**PROBLEM DETAILS:**
The entries that follow include a run beginning at the line with "LCD pin SCL: GP5 -> GP8" and ending at the line with "LINE3 pin AO: GP2 -> GP5"; restate that run word for word and leave the rest out.

**DATA LISTING:**
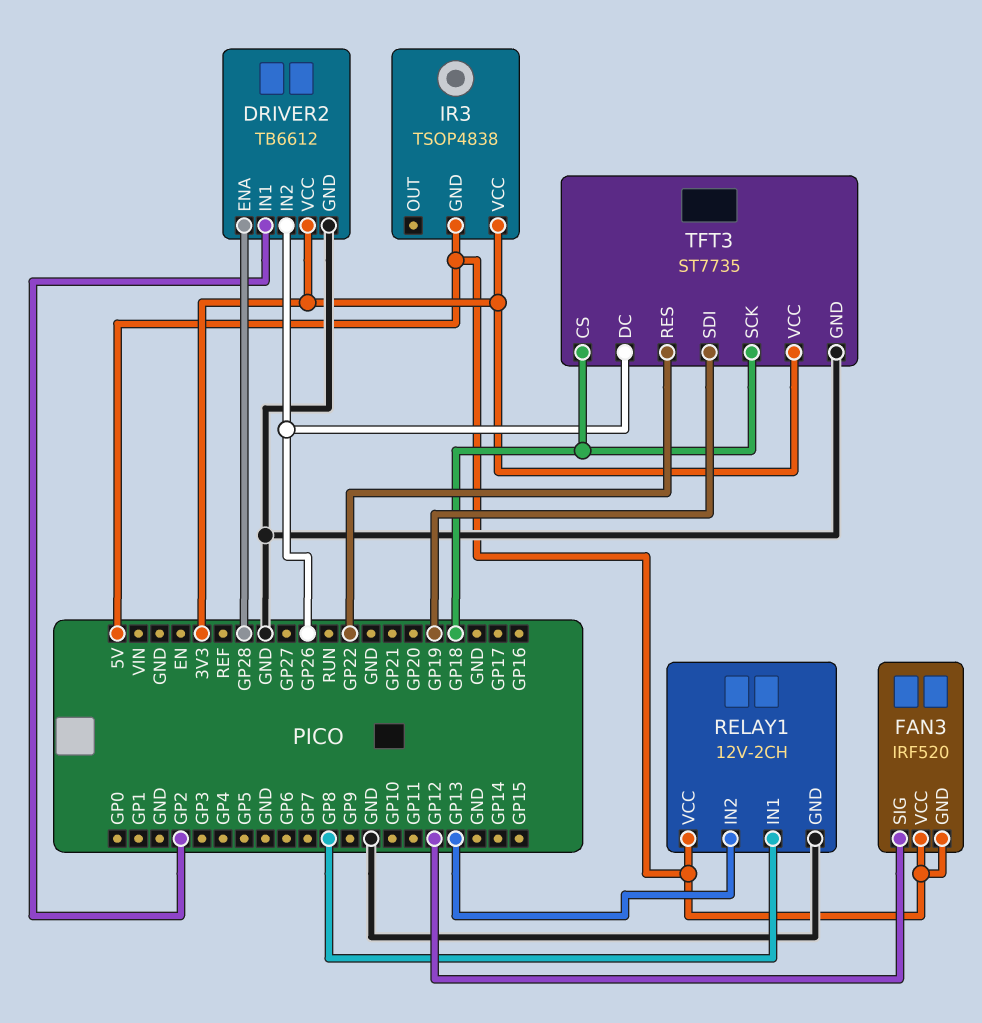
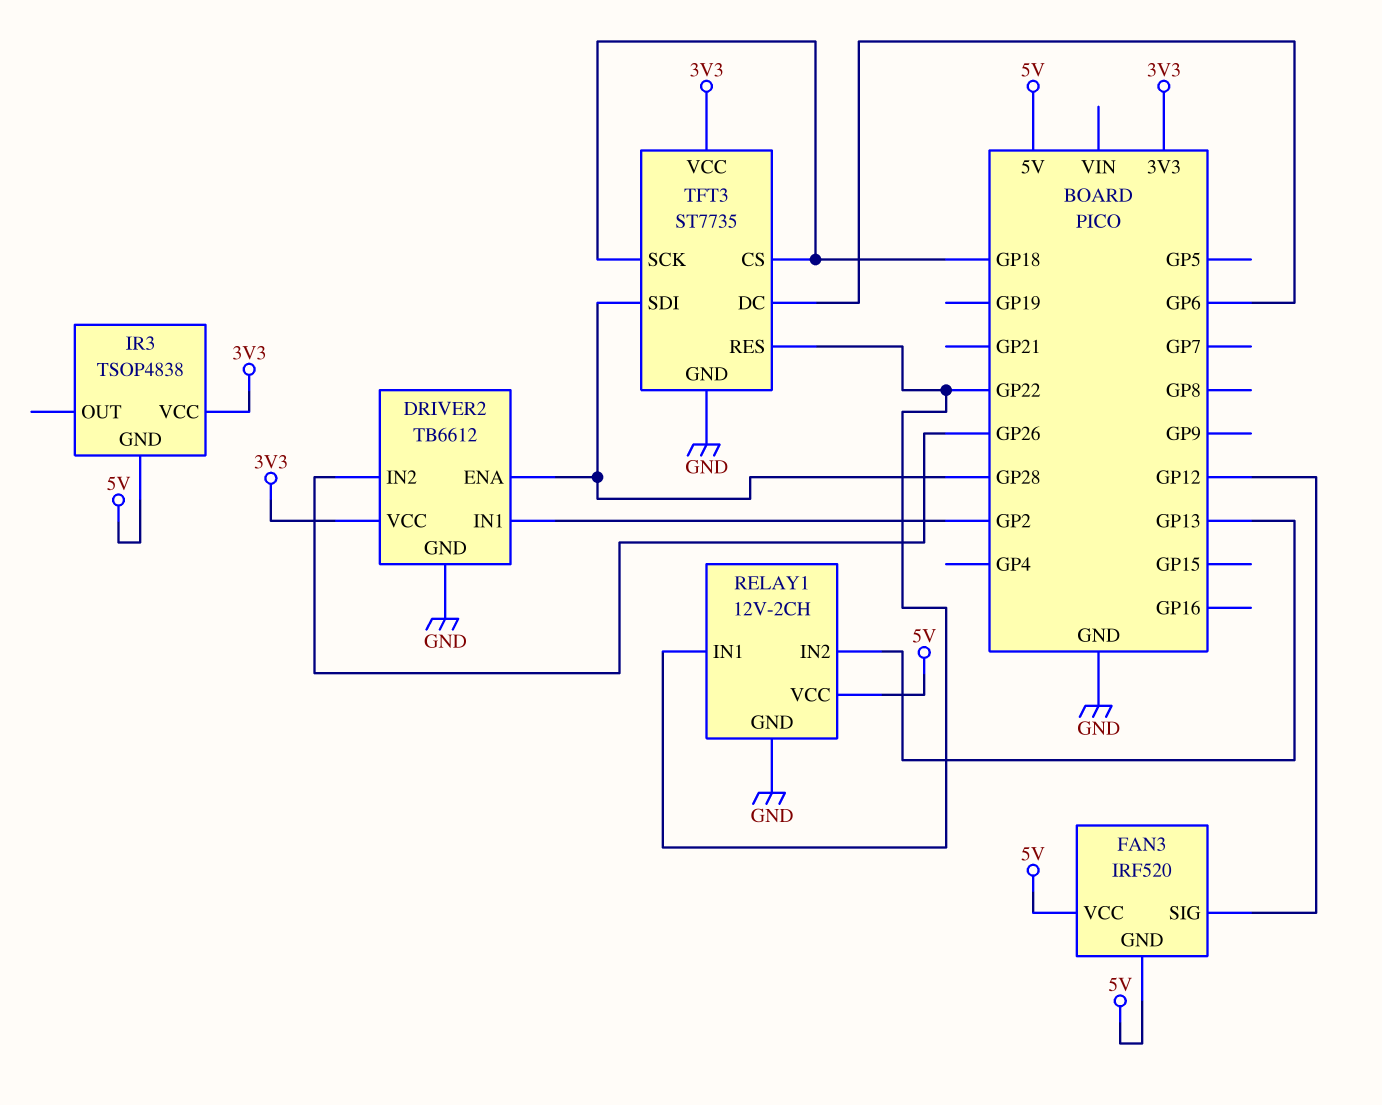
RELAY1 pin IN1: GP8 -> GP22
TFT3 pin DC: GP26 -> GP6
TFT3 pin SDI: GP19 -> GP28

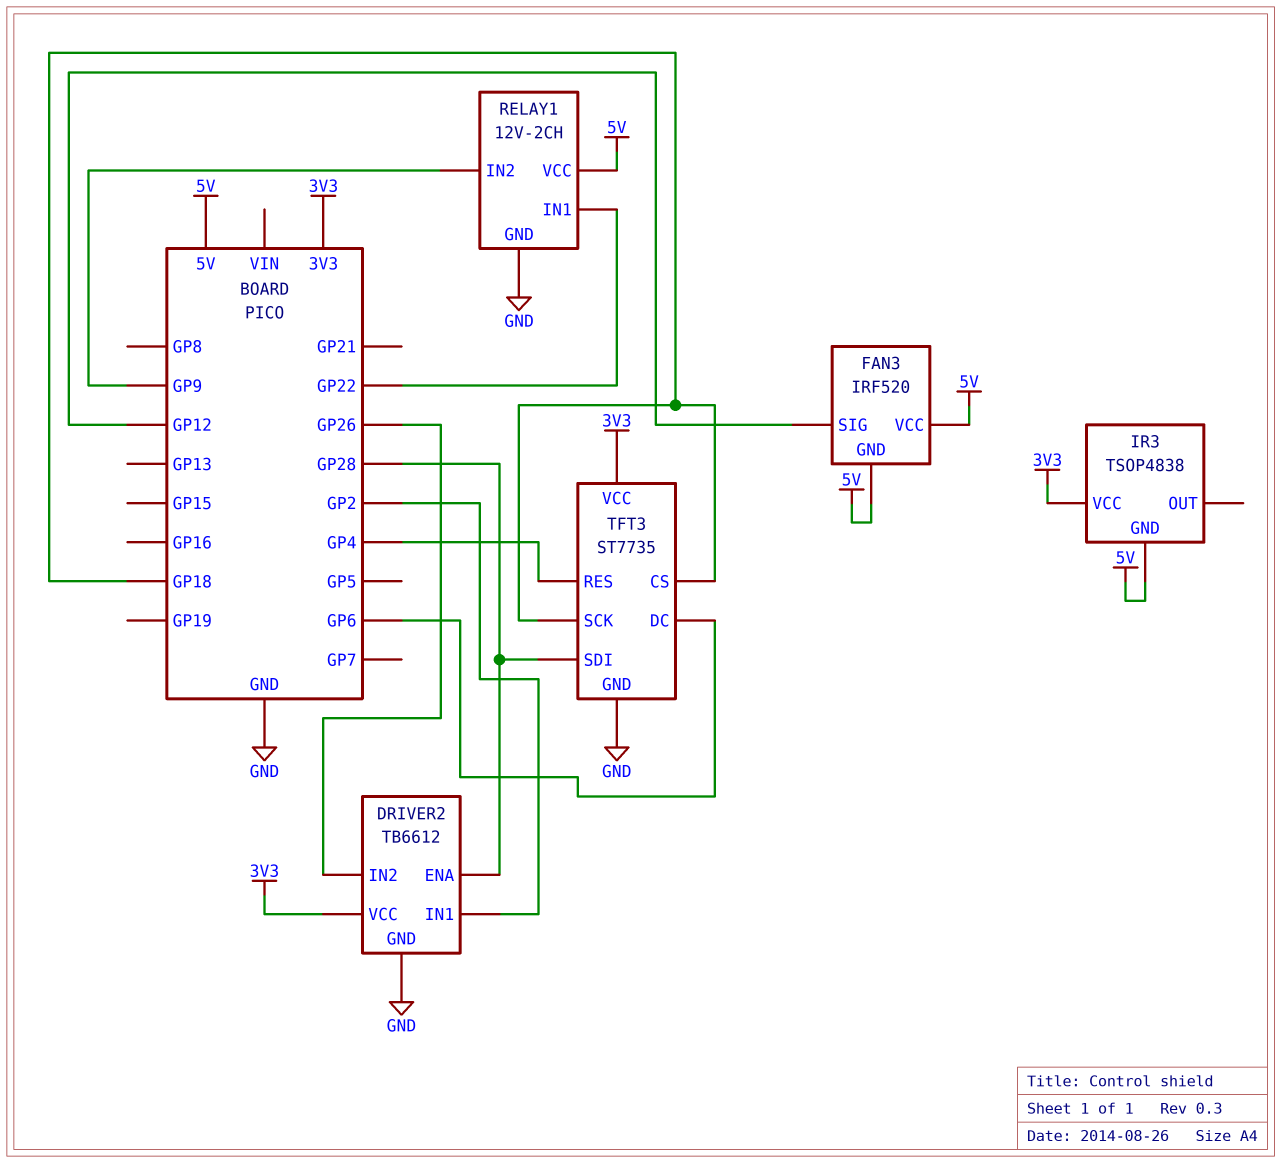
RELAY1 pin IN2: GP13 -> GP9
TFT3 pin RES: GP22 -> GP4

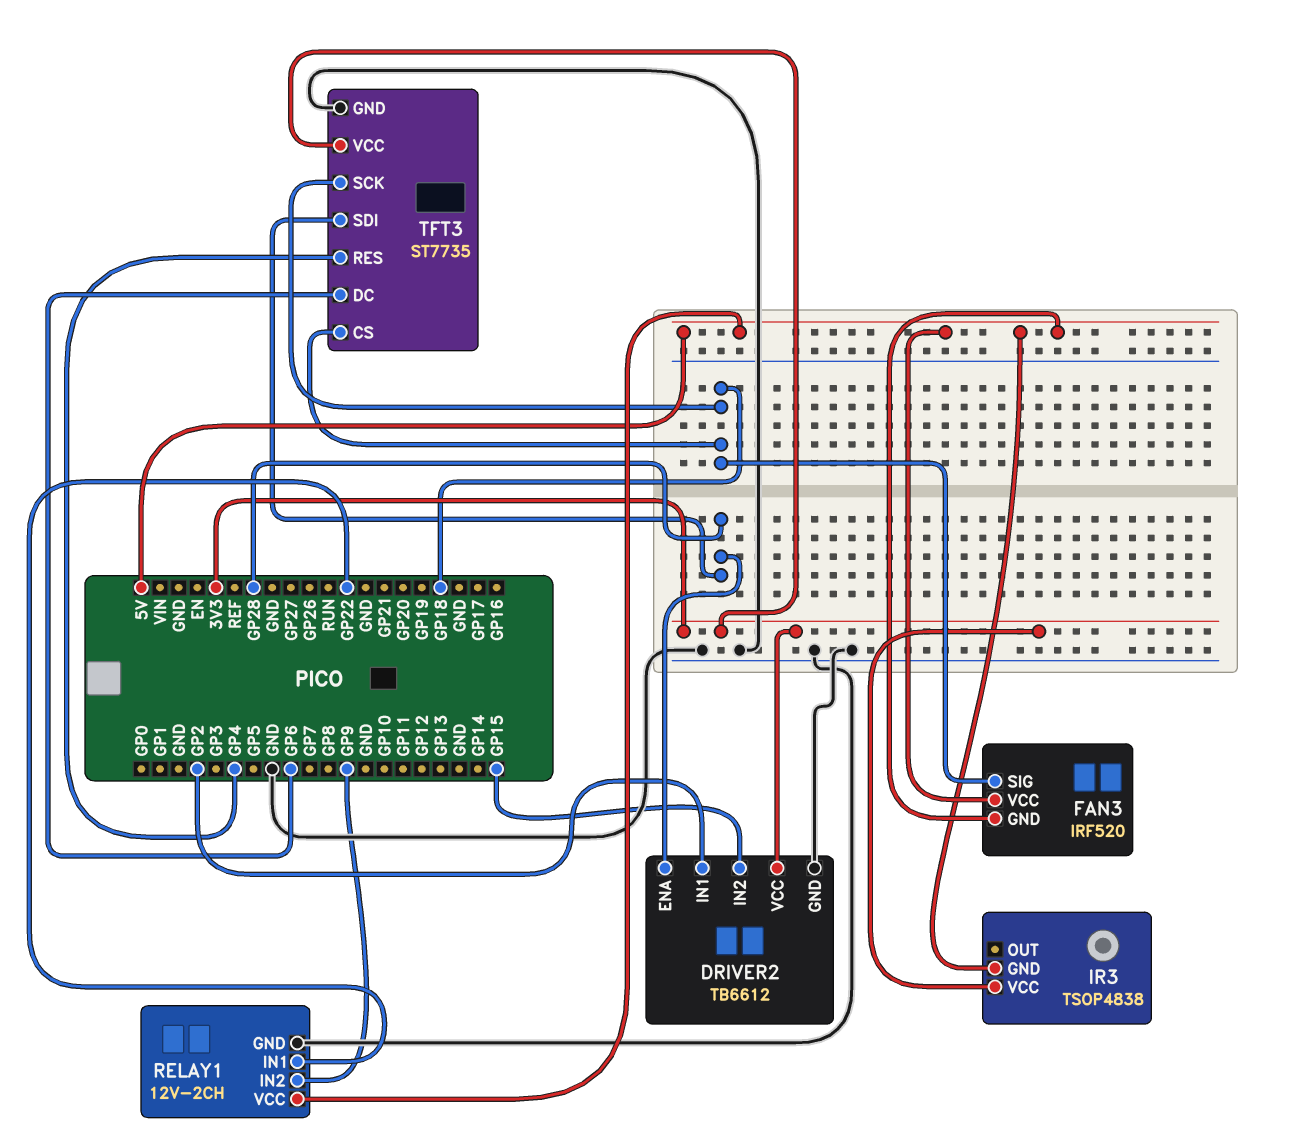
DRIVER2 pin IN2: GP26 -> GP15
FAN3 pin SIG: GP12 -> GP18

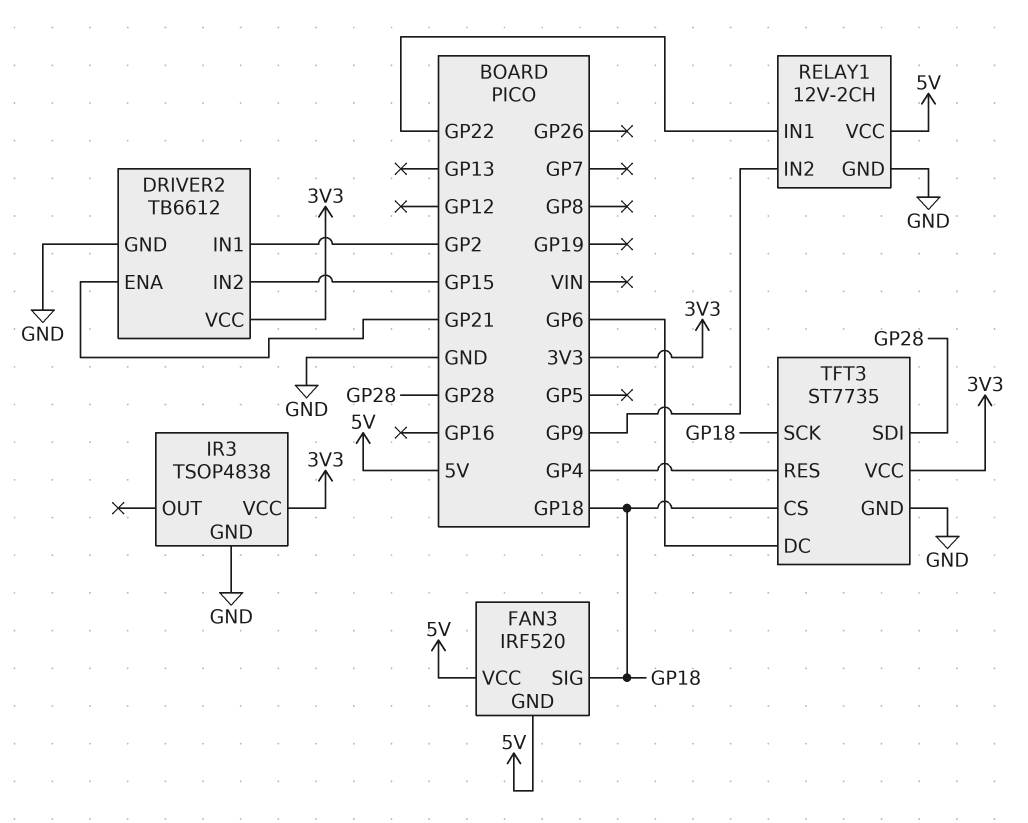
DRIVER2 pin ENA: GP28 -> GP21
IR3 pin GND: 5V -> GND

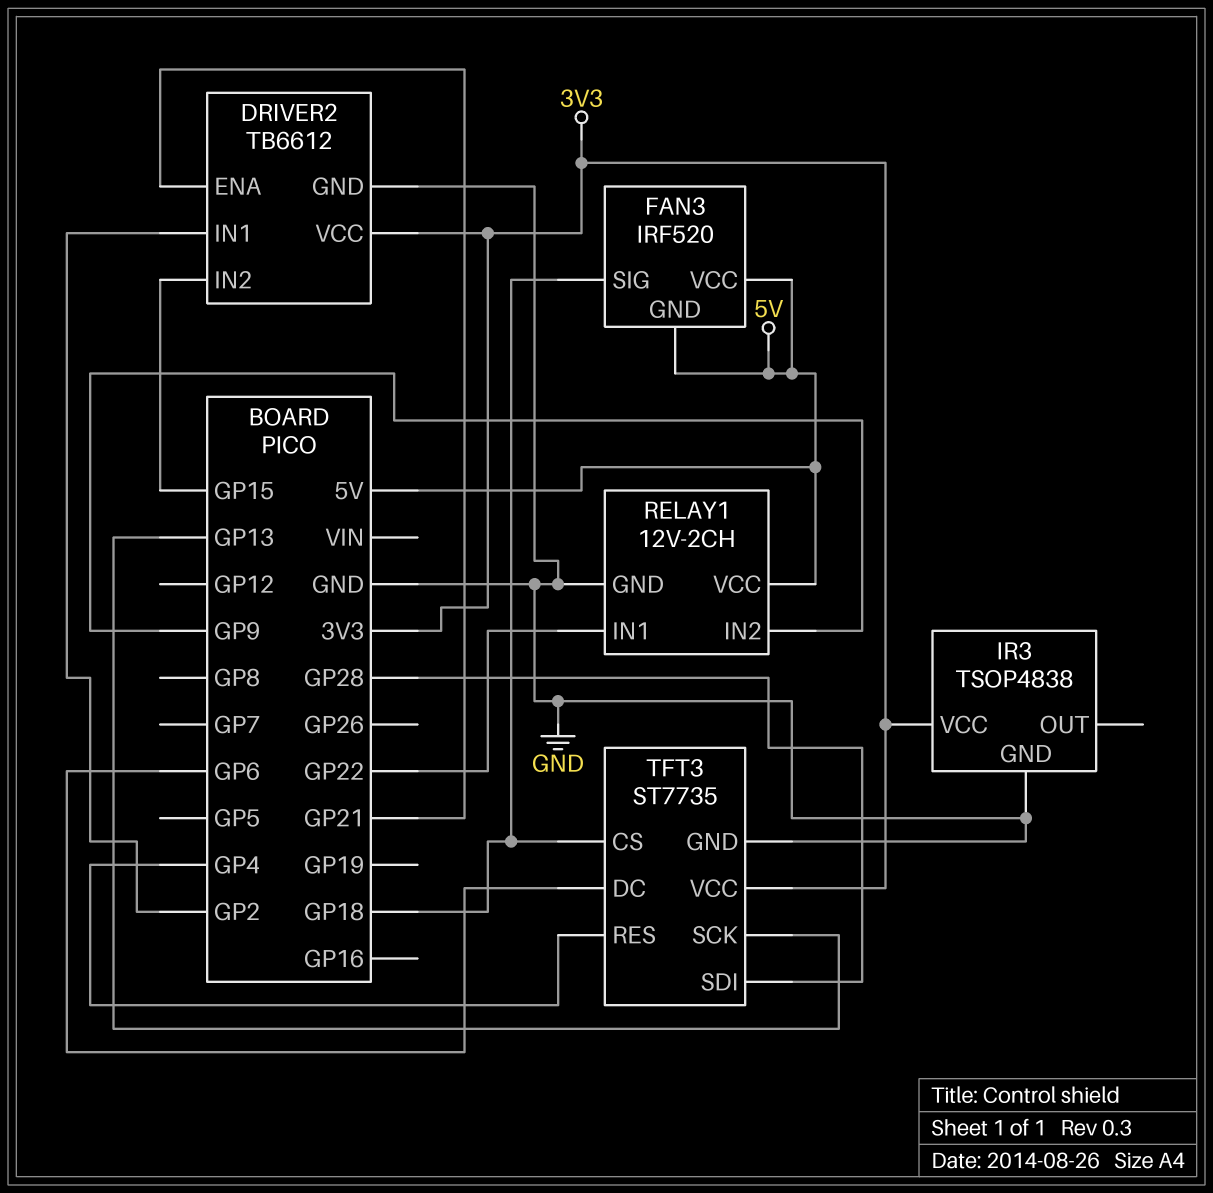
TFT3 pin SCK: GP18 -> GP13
==
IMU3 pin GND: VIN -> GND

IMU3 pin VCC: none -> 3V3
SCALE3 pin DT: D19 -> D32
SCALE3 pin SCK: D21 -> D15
==
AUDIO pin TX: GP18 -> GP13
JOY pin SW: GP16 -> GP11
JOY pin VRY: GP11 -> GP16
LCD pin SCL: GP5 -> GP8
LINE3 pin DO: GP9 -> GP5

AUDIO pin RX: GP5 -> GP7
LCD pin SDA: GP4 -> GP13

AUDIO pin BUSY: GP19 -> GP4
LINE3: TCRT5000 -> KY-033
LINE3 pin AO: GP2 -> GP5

**RESULT OF THIS TASK:**
LCD pin SCL: GP5 -> GP8
LINE3 pin DO: GP9 -> GP5

AUDIO pin RX: GP5 -> GP7
LCD pin SDA: GP4 -> GP13

AUDIO pin BUSY: GP19 -> GP4
LINE3: TCRT5000 -> KY-033
LINE3 pin AO: GP2 -> GP5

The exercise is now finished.